◆ About this exercise
Repeat these records exactly, pictures excluded.

◆ Material supplied
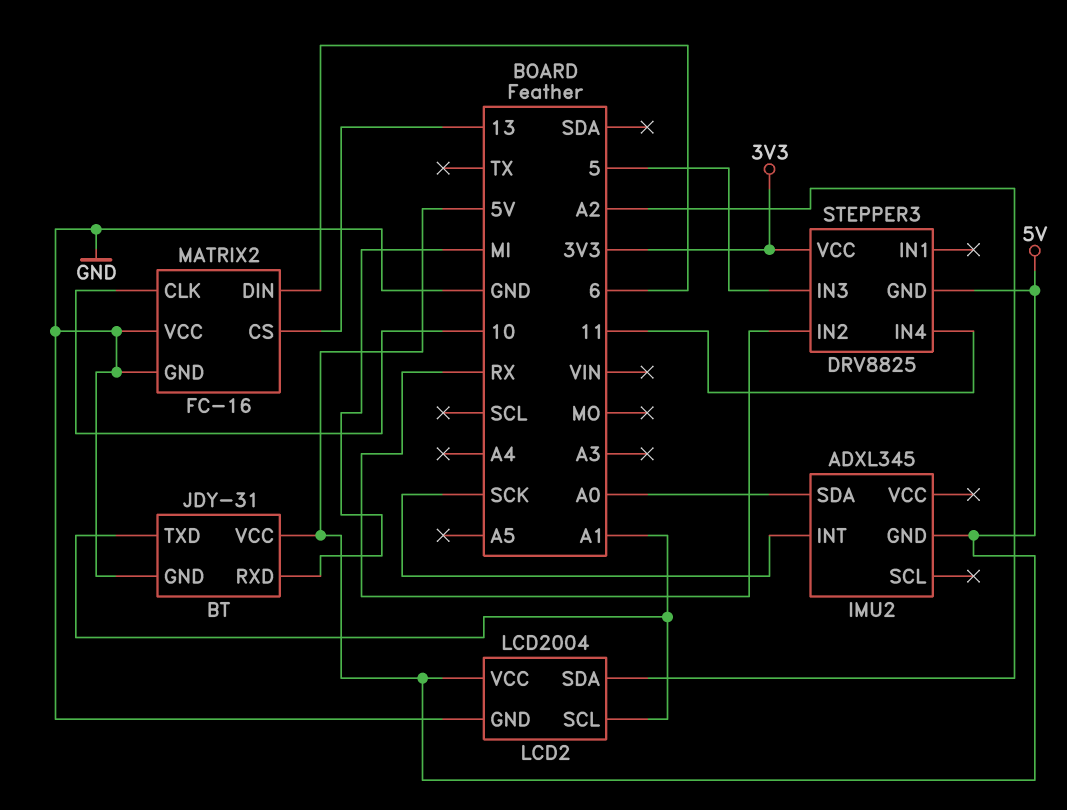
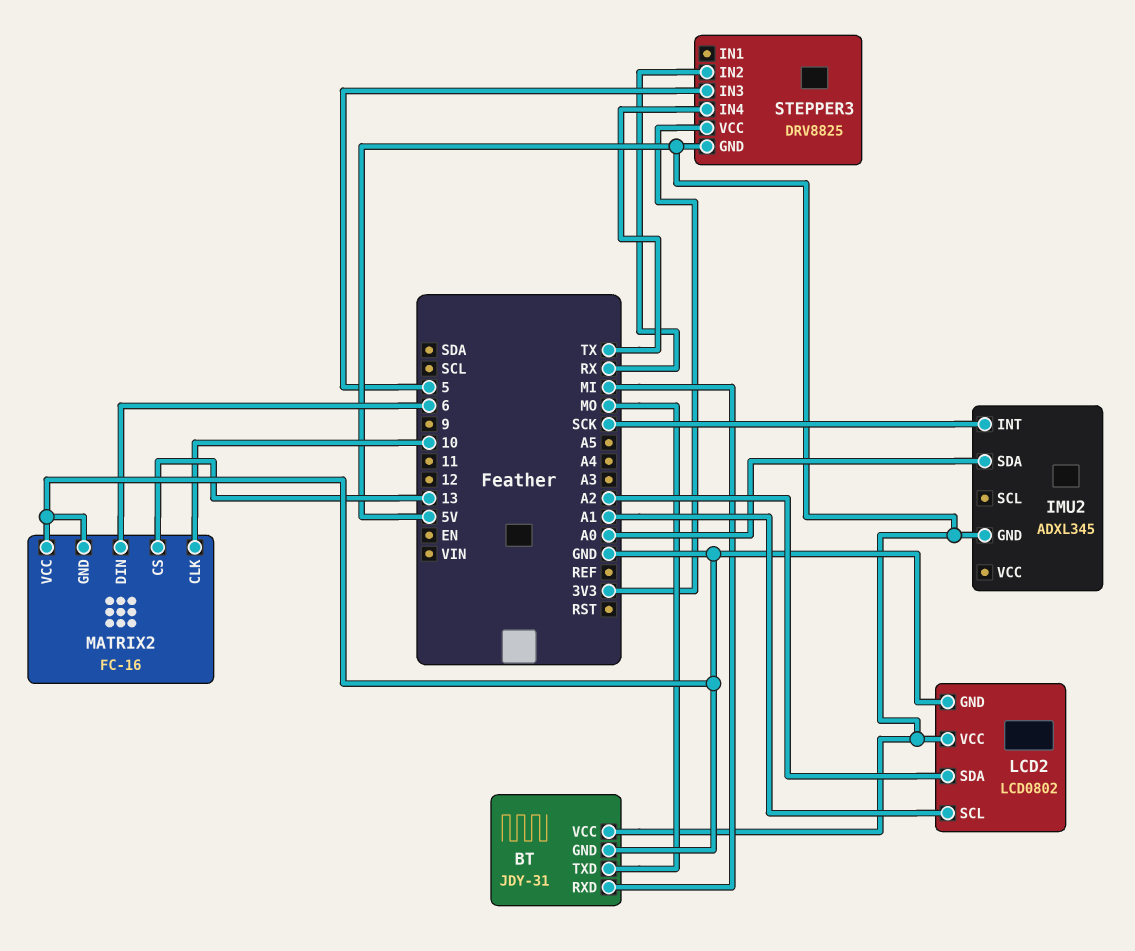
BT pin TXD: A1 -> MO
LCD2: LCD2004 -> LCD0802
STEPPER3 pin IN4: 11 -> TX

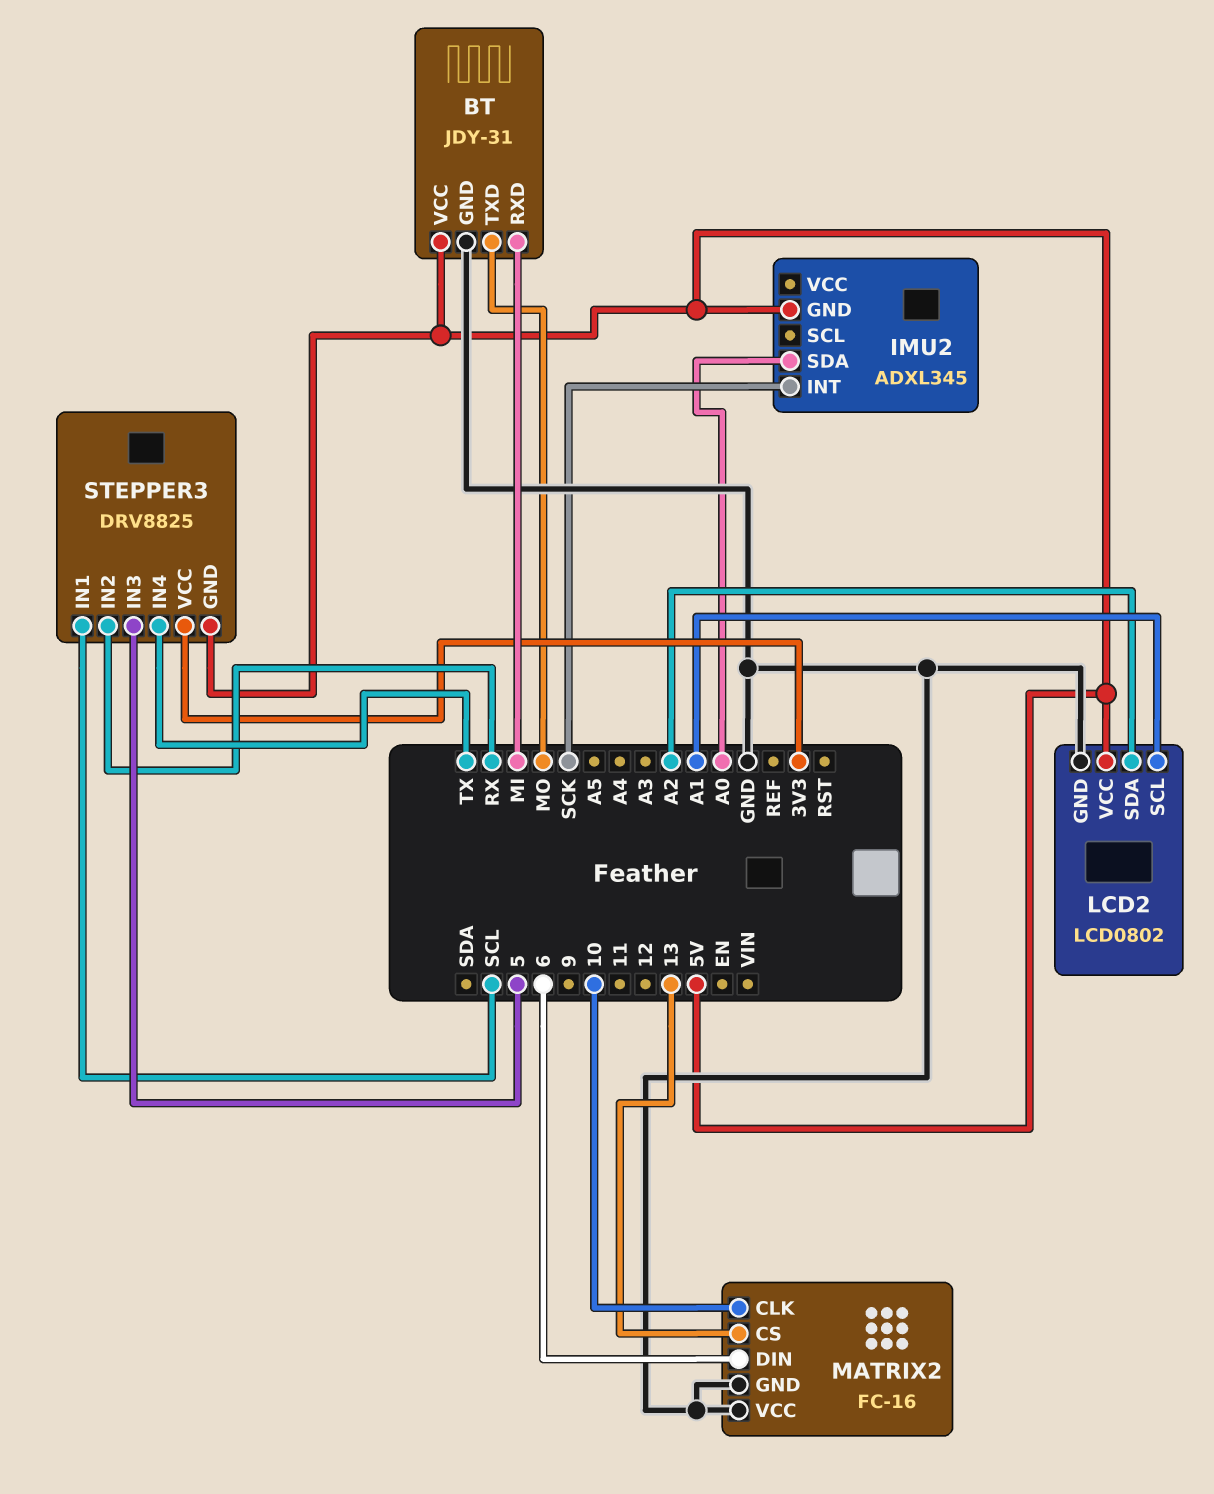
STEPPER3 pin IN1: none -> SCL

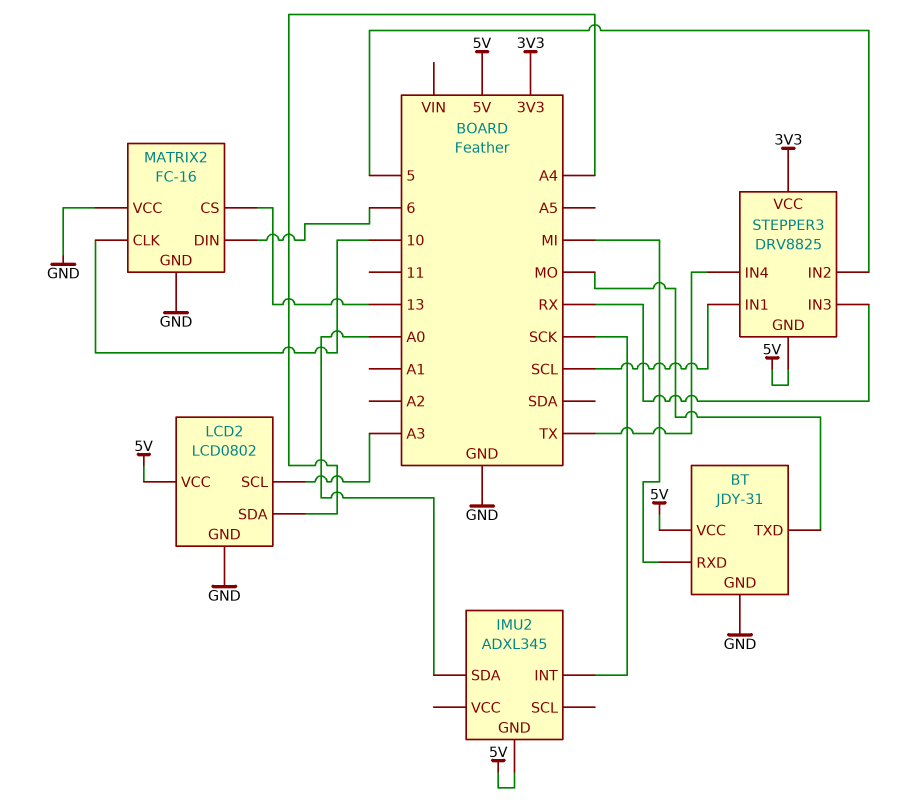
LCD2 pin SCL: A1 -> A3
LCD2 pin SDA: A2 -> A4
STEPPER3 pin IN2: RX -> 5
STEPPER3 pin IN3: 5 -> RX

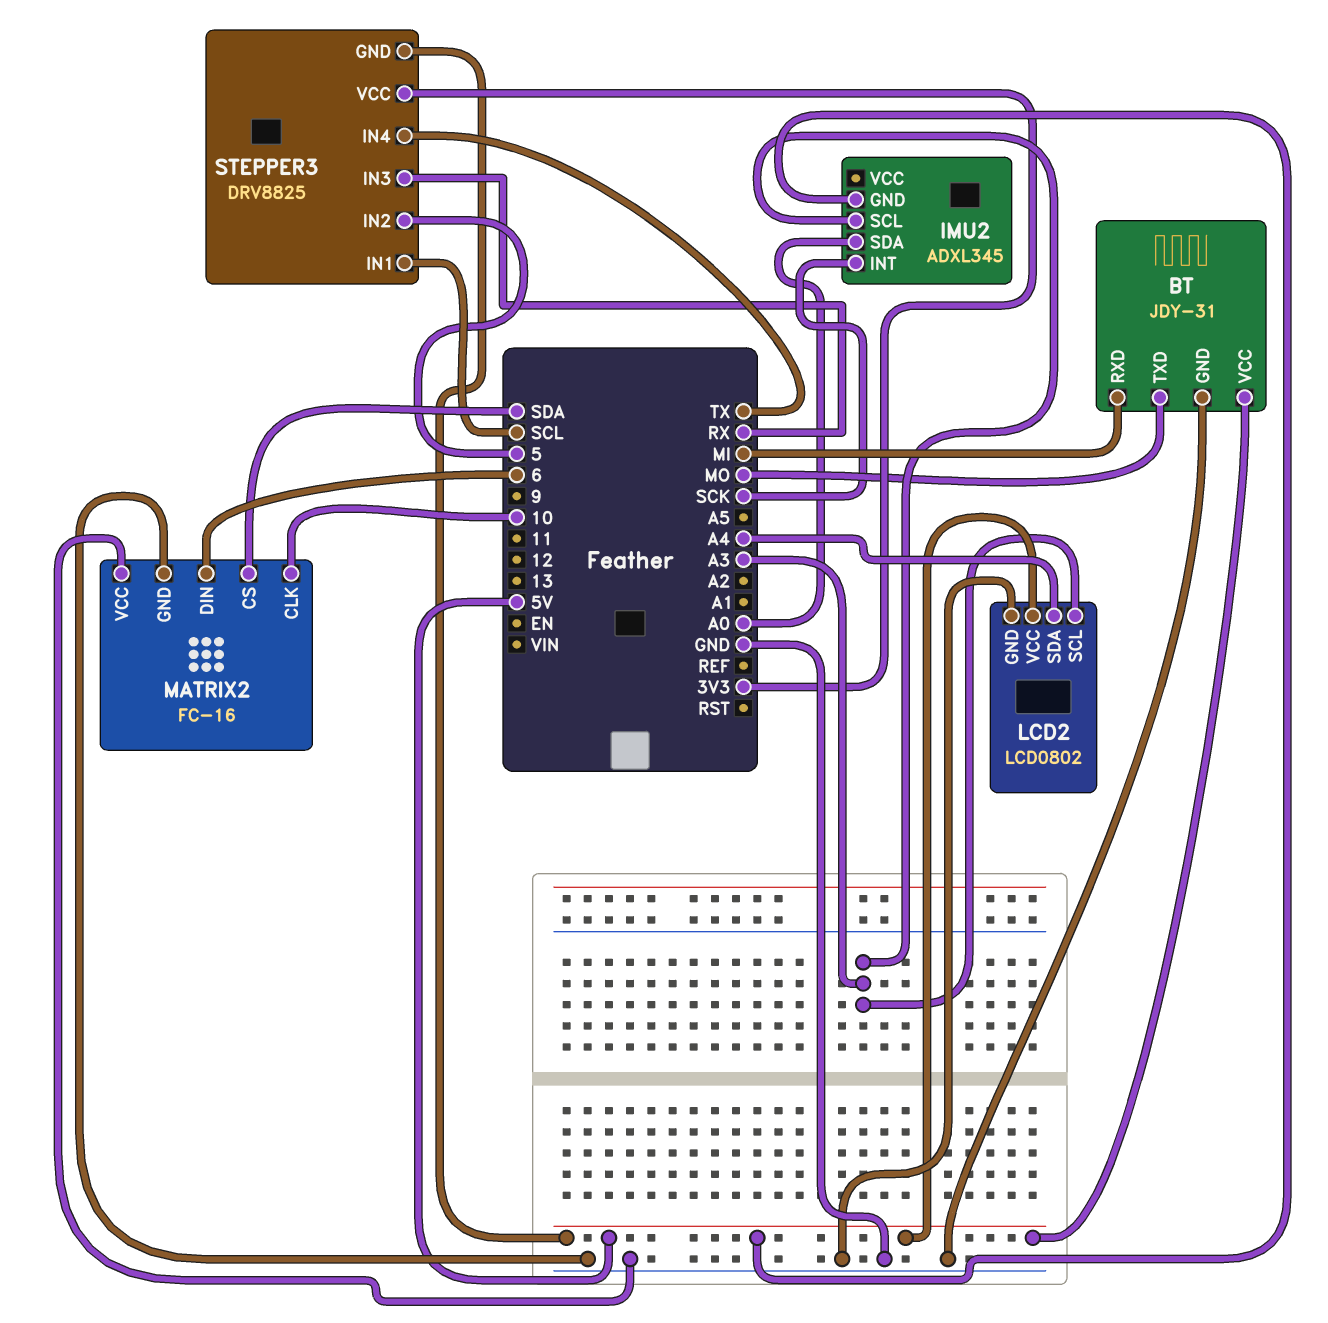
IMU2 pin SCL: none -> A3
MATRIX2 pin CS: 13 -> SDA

◆ Solution for this task
BT pin TXD: A1 -> MO
LCD2: LCD2004 -> LCD0802
STEPPER3 pin IN4: 11 -> TX

STEPPER3 pin IN1: none -> SCL

LCD2 pin SCL: A1 -> A3
LCD2 pin SDA: A2 -> A4
STEPPER3 pin IN2: RX -> 5
STEPPER3 pin IN3: 5 -> RX

IMU2 pin SCL: none -> A3
MATRIX2 pin CS: 13 -> SDA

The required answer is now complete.